_Extracted records_:
+ + +

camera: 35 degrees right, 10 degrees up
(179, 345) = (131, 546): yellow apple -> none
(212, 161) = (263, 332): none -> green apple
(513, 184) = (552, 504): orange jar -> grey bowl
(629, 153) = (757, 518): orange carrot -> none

+ + +

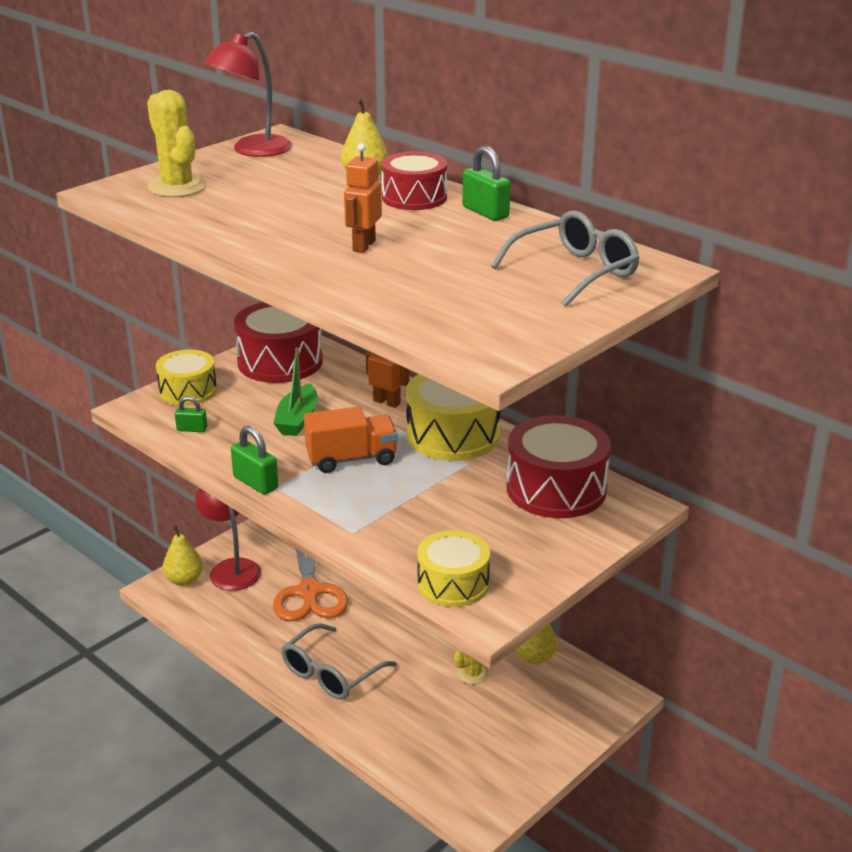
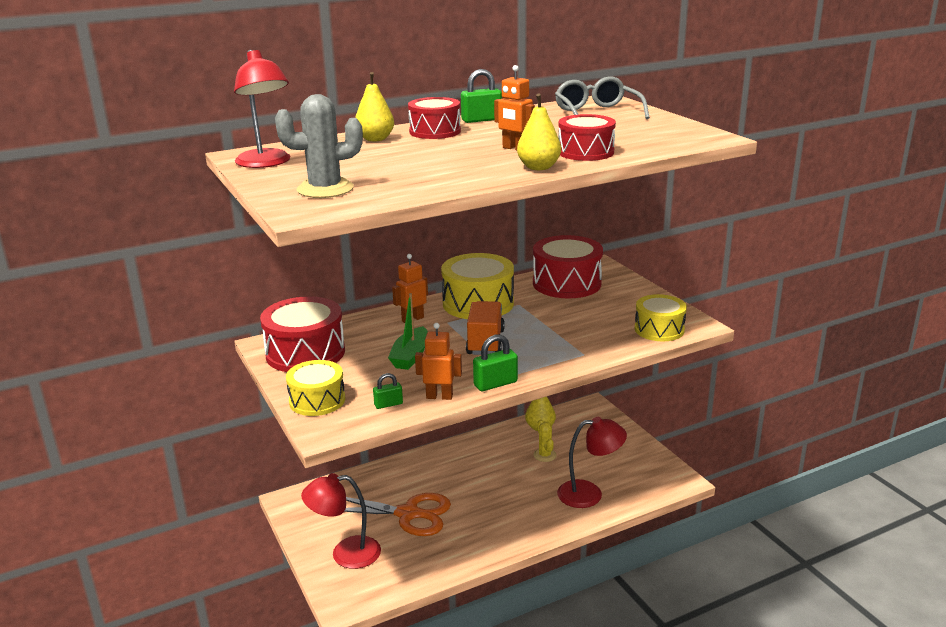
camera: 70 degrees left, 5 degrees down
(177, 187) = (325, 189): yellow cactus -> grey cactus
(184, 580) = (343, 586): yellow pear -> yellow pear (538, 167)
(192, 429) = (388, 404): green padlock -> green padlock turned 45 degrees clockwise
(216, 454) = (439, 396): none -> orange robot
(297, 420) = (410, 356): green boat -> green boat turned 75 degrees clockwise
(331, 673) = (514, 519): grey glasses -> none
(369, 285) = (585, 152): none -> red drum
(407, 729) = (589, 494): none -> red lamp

+ + +

Filter the records for the word "camera" and show every line that has it.

camera: 35 degrees right, 10 degrees up
camera: 70 degrees left, 5 degrees down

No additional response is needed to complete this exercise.